EXERCISE INSTRUCTIONS:
Comb the records below for the string "NAND" and copy each line where it turns up.

EXCERPTED RECORDS:
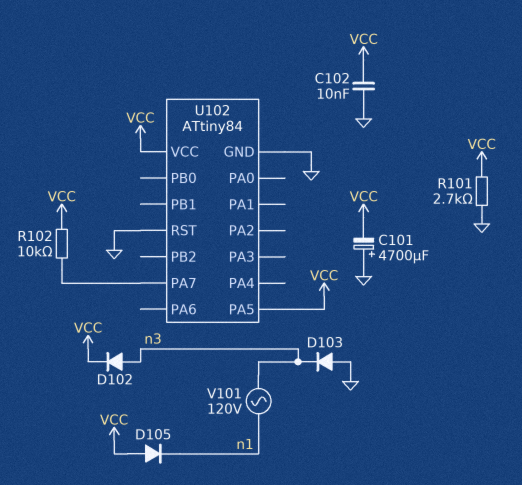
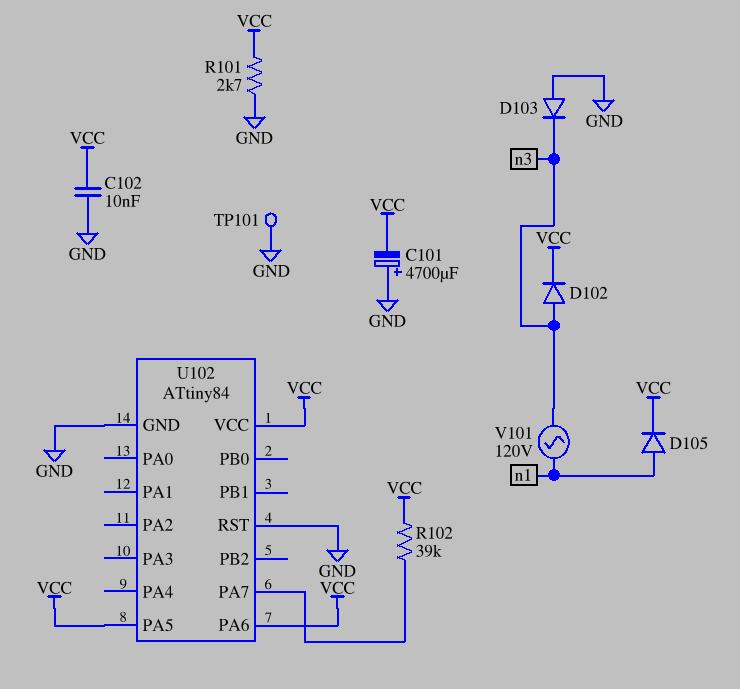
D105: diode (A VCC, K n1) -> diode (A n1, K VCC)
R102: 10k (U102/PA7, VCC) -> 39k (U102/PA7, VCC)
TP101: none -> test point (GND)
U102 pin PA6: none -> VCC

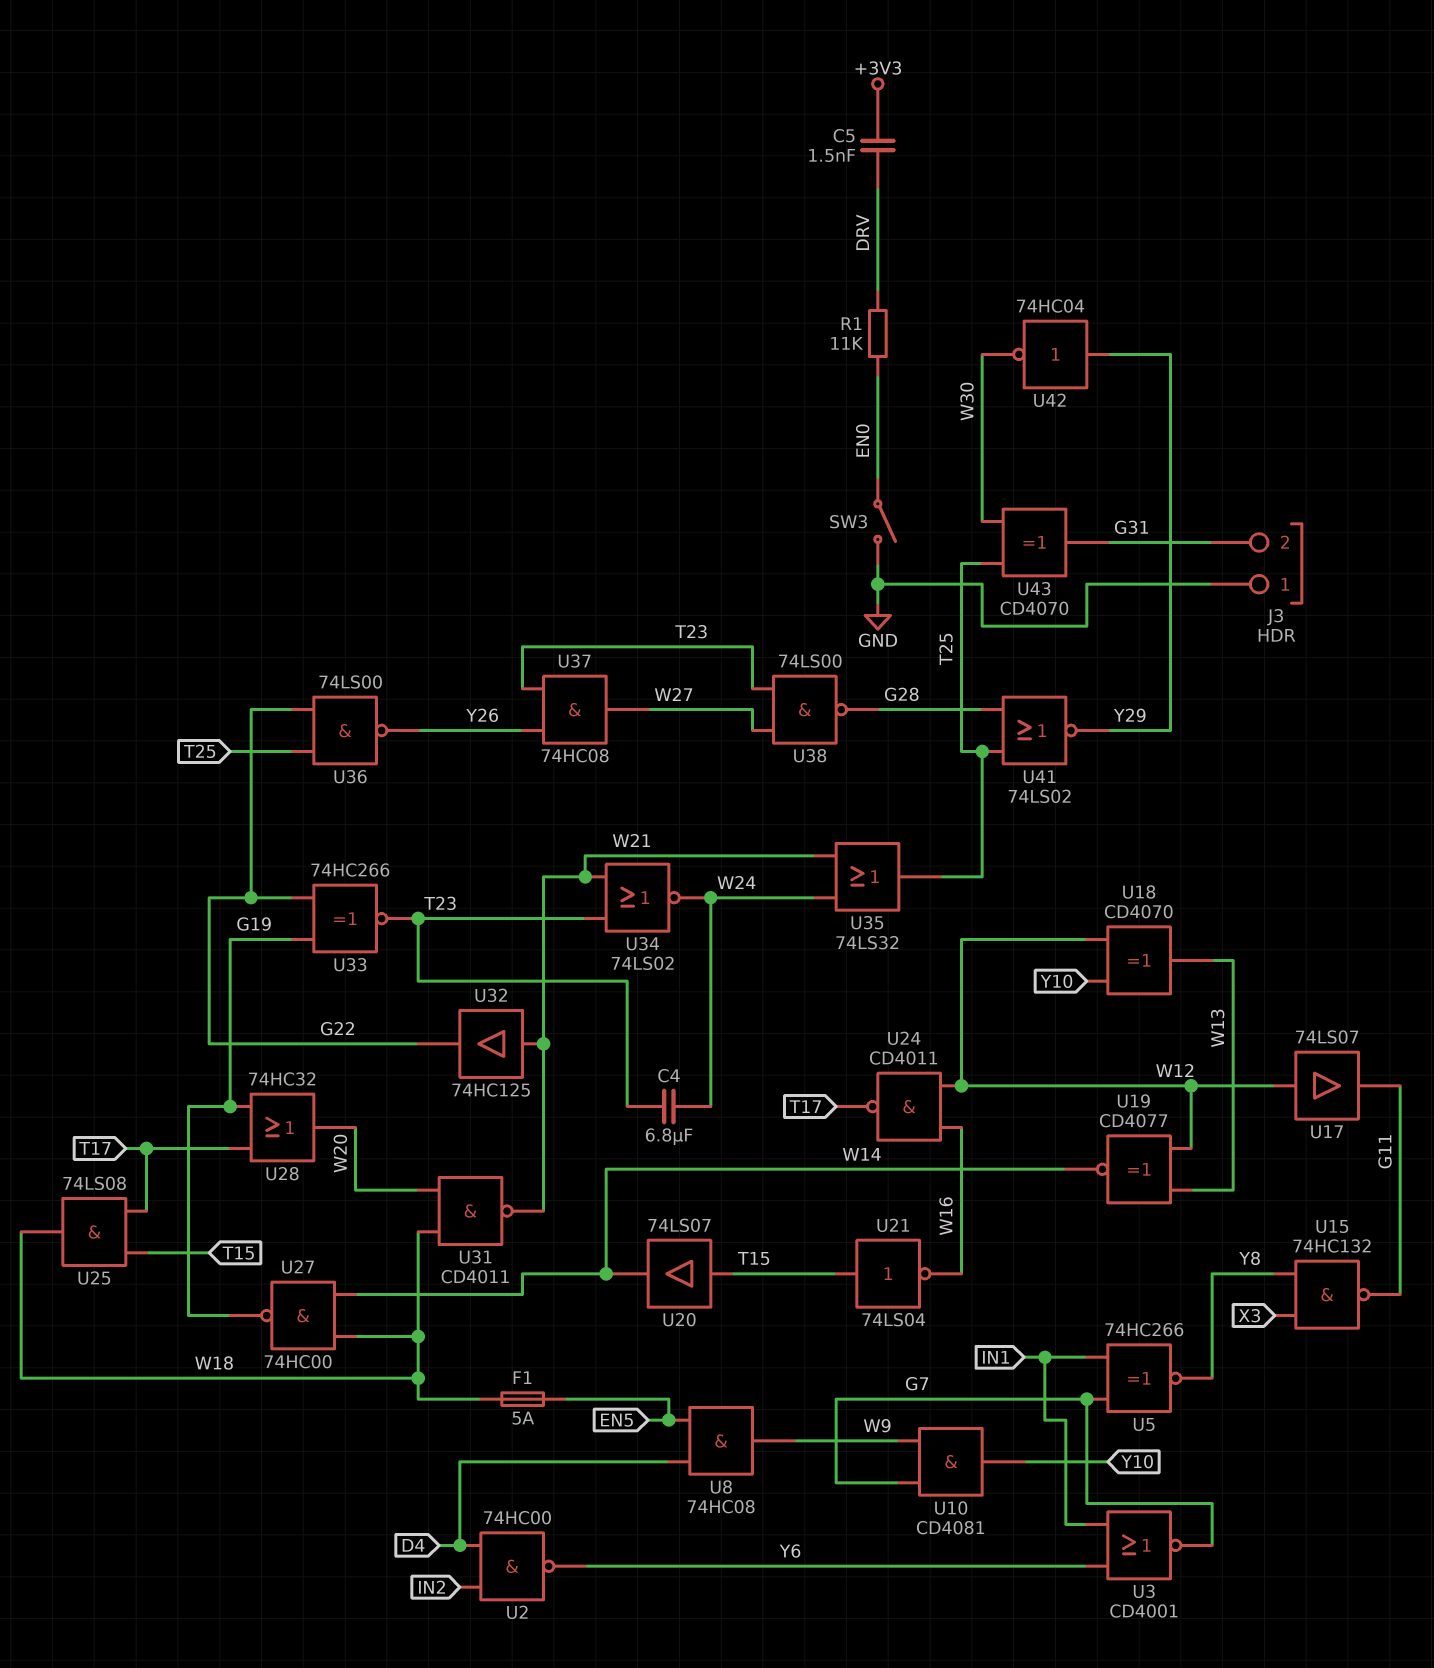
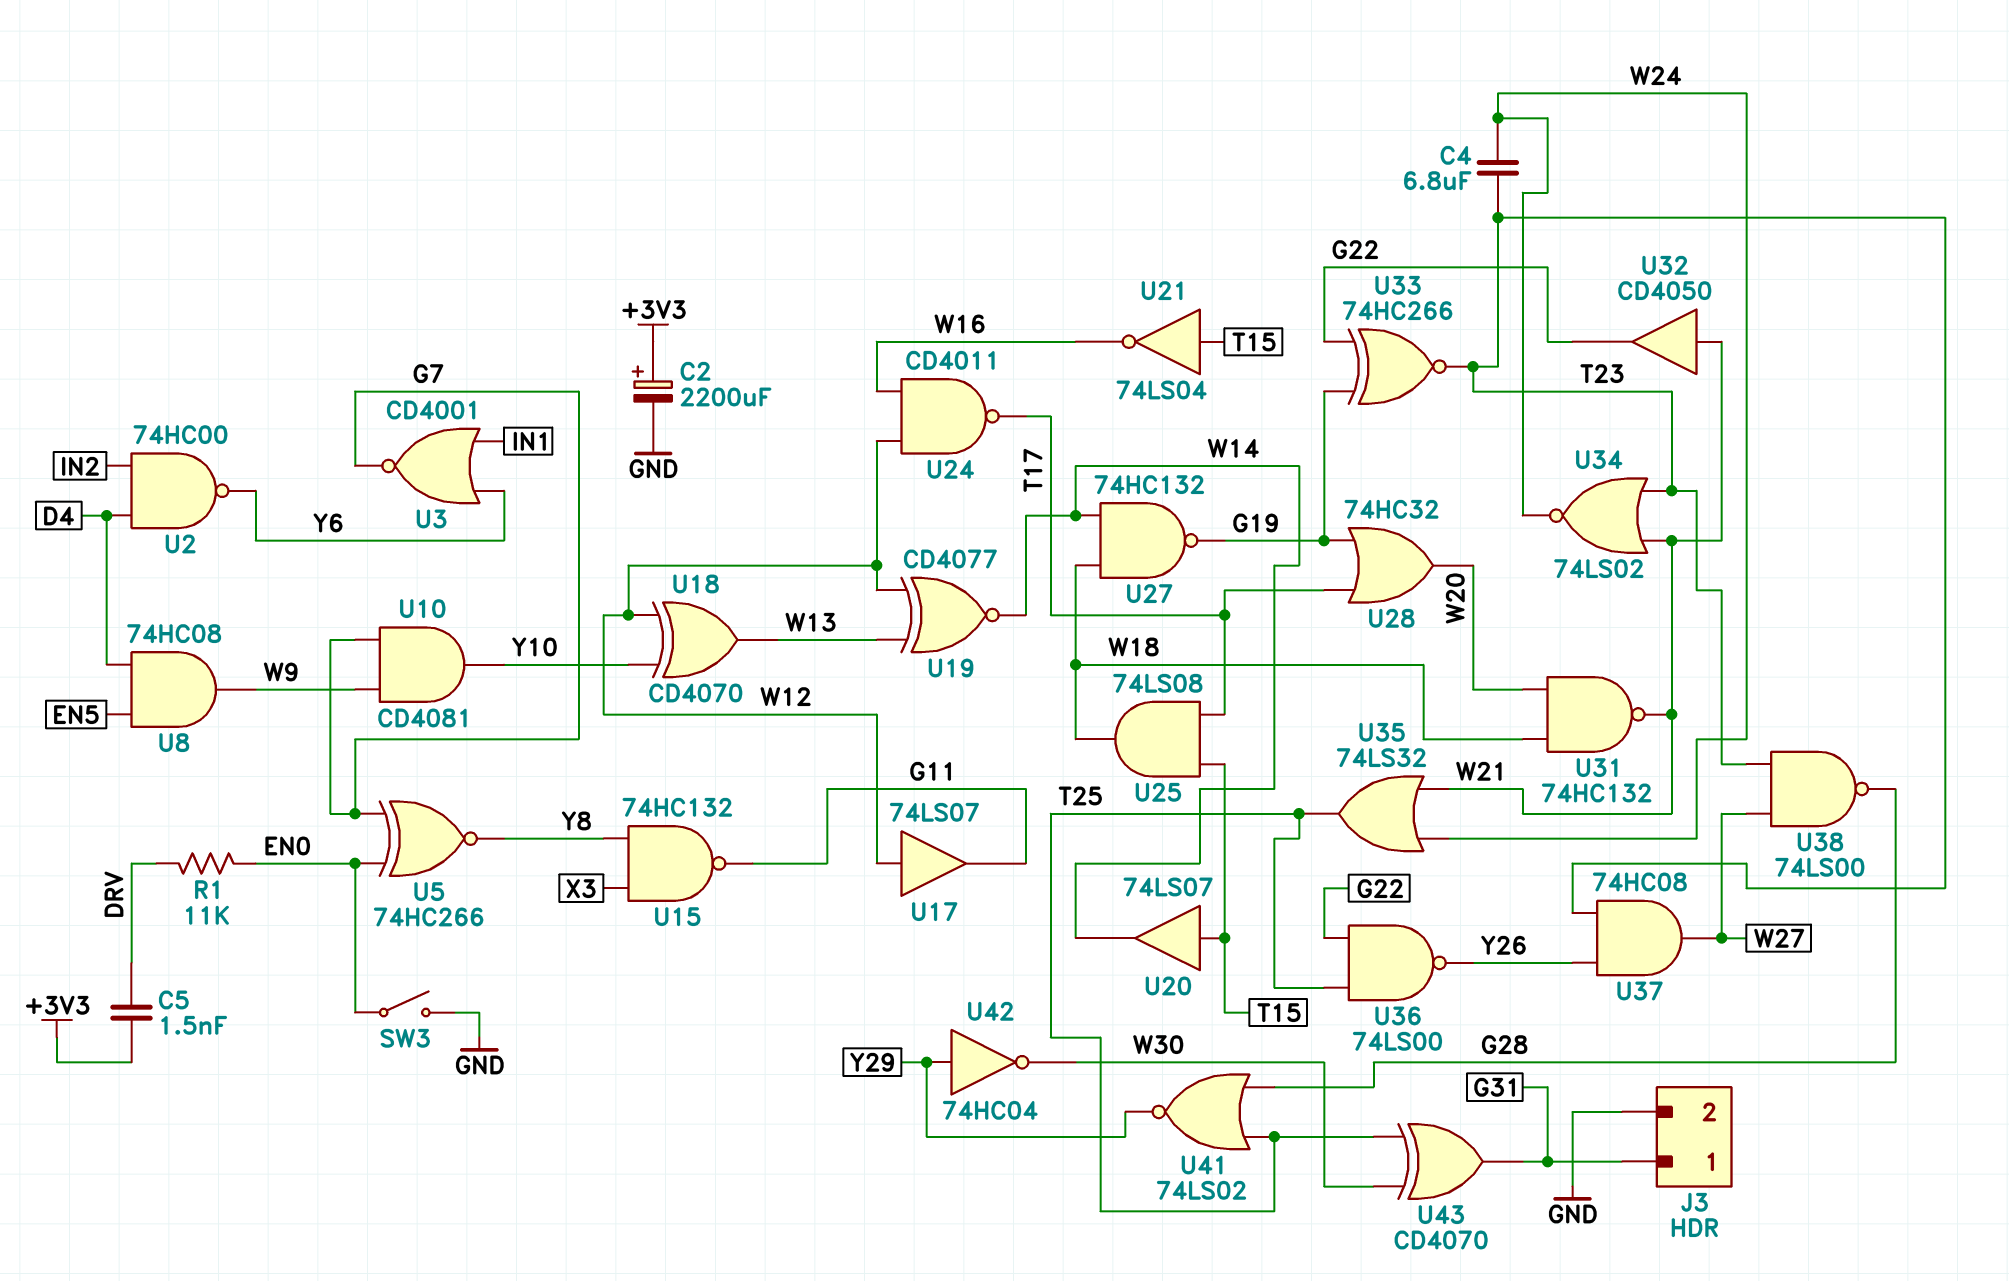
C2: none -> 2200uF (plus +3V3, minus GND)
F1: 5A (EN5, W18) -> none
J3 pin 1: GND -> G31
J3 pin 2: G31 -> GND
U5: XNOR 74HC266 (in G7, in IN1, out Y8) -> XNOR 74HC266 (in EN0, in G7, out Y8)
U27: NAND 74HC00 (in W14, in W18, out G19) -> NAND 74HC132 (in W14, in W18, out G19)
U31: NAND CD4011 (in W18, in W20, out W21) -> NAND 74HC132 (in W18, in W20, out W21)
U32: buffer 74HC125 (in W21, out G22) -> buffer CD4050 (in W21, out G22)

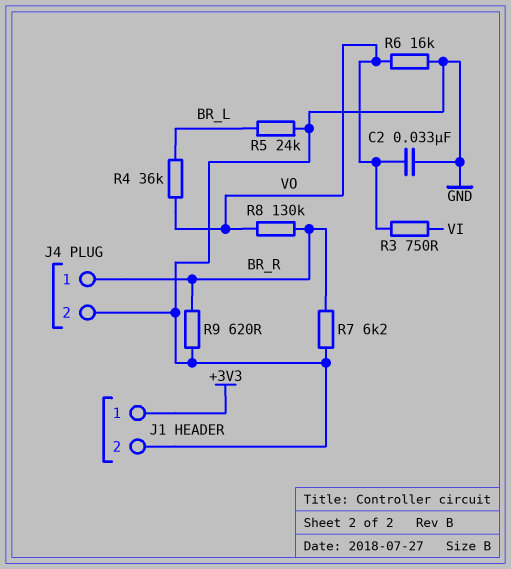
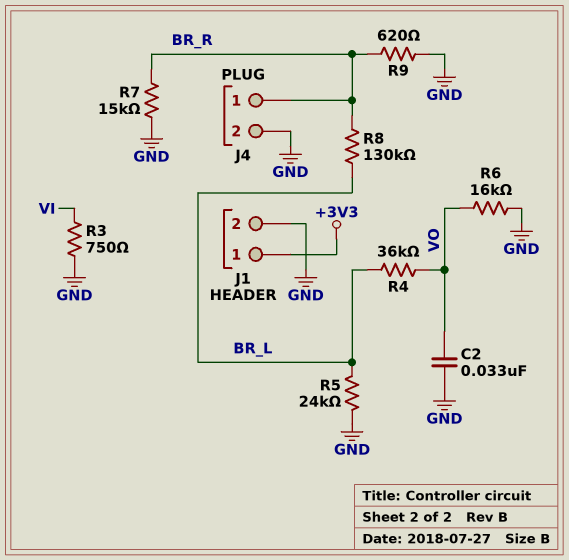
R3: 750 (VI, VO) -> 750 (GND, VI)
R7: 6.2k (BR_R, GND) -> 15k (BR_R, GND)
R8: 130k (BR_R, VO) -> 130k (BR_L, BR_R)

SOLUTION FOR THIS TASK:
U27: NAND 74HC00 (in W14, in W18, out G19) -> NAND 74HC132 (in W14, in W18, out G19)
U31: NAND CD4011 (in W18, in W20, out W21) -> NAND 74HC132 (in W18, in W20, out W21)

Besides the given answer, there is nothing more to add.